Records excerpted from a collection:
════

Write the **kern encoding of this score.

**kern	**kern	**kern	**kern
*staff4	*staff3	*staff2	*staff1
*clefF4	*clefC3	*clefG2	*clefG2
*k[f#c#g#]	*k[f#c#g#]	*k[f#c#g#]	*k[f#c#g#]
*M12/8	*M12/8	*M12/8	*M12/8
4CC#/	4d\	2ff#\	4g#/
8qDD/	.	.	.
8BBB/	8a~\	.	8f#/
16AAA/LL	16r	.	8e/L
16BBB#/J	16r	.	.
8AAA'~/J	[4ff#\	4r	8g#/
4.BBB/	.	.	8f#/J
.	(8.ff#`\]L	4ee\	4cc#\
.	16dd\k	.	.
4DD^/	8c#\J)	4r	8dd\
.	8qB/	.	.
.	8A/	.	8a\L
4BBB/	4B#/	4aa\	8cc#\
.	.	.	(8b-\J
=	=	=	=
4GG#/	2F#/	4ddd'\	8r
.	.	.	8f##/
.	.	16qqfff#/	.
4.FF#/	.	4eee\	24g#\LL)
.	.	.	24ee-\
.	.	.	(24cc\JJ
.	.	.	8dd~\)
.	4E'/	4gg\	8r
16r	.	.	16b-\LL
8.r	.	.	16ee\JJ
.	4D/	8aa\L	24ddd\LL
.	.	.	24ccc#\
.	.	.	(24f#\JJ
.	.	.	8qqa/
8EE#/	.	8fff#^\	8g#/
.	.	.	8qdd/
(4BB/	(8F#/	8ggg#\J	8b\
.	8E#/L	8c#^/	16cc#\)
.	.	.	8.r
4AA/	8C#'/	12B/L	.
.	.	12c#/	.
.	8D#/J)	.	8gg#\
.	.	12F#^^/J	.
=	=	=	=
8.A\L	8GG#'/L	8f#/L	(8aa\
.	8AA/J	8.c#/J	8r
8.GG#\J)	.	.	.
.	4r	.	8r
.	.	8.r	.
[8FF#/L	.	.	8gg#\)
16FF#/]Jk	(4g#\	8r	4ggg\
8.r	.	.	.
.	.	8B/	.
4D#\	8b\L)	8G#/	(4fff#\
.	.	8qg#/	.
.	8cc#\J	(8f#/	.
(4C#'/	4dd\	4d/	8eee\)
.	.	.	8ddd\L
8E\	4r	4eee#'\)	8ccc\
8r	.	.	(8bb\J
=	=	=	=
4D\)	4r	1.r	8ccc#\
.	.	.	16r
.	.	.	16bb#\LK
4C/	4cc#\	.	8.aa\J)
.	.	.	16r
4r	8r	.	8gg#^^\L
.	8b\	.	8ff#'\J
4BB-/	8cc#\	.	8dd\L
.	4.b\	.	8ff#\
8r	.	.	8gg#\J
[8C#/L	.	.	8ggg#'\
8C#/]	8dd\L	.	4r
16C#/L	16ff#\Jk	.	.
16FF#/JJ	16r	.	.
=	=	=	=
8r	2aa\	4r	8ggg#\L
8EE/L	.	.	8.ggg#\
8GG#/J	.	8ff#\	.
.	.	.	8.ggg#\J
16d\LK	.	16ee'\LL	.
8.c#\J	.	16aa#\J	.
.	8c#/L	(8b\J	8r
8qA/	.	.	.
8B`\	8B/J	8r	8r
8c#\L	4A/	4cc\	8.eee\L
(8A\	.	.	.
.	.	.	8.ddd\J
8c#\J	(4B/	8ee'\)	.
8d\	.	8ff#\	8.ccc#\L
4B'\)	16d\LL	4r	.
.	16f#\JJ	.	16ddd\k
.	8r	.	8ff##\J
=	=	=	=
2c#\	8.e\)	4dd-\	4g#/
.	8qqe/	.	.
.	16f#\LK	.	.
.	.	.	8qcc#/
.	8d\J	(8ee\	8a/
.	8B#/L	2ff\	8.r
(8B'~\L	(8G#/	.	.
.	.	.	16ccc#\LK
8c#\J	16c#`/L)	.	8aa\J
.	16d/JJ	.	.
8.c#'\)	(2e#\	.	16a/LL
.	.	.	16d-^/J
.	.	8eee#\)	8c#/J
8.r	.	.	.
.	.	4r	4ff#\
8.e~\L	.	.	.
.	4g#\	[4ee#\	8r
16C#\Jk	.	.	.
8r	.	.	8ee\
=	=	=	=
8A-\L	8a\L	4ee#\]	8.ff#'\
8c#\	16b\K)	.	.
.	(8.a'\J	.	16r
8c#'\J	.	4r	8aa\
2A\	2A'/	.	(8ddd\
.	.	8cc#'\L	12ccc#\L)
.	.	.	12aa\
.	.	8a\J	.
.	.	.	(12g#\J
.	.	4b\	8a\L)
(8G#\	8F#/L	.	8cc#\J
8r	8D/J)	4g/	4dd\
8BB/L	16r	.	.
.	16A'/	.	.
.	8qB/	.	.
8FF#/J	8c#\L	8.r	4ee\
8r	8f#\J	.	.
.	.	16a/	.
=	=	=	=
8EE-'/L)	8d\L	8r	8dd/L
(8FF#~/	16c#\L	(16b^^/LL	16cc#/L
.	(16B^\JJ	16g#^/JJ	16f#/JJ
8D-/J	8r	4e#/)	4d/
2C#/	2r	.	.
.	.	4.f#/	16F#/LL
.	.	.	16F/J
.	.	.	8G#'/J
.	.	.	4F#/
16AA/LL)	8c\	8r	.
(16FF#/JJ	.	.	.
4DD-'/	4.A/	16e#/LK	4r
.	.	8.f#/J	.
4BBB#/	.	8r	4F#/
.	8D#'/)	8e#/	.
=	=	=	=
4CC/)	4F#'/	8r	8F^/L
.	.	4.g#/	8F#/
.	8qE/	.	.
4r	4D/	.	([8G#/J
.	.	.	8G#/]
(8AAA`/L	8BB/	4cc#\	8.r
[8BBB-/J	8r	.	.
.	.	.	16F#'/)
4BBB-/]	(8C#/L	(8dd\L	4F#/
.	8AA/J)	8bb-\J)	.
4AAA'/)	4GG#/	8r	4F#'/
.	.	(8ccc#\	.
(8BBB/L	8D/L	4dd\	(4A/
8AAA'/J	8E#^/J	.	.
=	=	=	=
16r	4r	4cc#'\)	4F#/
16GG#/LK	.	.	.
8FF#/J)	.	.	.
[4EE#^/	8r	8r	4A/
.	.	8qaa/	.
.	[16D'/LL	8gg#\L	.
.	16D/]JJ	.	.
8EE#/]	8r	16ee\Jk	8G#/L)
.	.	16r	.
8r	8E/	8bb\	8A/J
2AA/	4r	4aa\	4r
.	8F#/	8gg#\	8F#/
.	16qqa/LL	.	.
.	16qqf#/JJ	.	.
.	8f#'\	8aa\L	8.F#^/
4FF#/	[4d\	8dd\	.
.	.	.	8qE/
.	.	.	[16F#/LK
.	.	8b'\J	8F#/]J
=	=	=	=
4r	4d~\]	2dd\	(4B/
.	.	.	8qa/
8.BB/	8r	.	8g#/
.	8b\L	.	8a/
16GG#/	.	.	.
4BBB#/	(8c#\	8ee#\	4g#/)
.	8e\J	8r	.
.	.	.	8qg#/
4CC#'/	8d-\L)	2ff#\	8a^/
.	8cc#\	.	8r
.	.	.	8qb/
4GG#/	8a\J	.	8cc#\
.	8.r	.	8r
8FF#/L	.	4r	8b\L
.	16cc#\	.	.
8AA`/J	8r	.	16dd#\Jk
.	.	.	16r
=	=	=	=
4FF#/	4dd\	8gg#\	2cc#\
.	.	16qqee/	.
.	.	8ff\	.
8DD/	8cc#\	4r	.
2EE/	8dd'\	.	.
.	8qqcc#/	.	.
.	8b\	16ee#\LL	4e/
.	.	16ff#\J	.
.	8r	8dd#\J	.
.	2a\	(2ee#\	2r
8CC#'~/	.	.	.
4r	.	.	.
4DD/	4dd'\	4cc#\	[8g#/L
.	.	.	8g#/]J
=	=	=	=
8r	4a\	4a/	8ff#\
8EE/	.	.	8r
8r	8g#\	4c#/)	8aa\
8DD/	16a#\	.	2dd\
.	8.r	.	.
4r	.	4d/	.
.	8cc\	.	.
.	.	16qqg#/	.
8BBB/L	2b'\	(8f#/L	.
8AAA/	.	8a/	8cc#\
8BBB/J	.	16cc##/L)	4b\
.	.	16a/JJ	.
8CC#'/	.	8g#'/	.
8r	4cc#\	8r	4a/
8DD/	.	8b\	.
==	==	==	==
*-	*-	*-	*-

════

▶ [EXERCISE DIRECTIONS]:
Select every line of the records above that contains the string "kern", and copy each such line. Matching is case-sensitive.

▶ [RESPONSE TO THIS EXERCISE]:
Write the **kern encoding of this score.
**kern	**kern	**kern	**kern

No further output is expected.